= THE DATA =
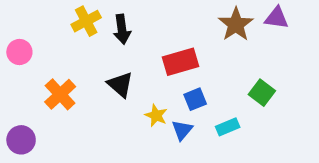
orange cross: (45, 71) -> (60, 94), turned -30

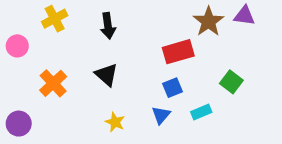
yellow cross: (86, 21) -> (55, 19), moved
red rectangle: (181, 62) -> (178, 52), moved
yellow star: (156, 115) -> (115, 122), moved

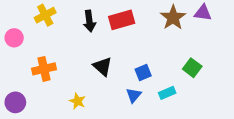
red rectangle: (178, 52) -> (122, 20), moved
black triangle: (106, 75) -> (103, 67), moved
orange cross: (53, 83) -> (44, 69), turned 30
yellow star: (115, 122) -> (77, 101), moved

= REQUEST =
Start at the first line and set down all of the data exactly, passing over the pictures.

= RESPONSE TO THIS TASK =
orange cross: (45, 71) -> (60, 94), turned -30

yellow cross: (86, 21) -> (55, 19), moved
red rectangle: (181, 62) -> (178, 52), moved
yellow star: (156, 115) -> (115, 122), moved

red rectangle: (178, 52) -> (122, 20), moved
black triangle: (106, 75) -> (103, 67), moved
orange cross: (53, 83) -> (44, 69), turned 30
yellow star: (115, 122) -> (77, 101), moved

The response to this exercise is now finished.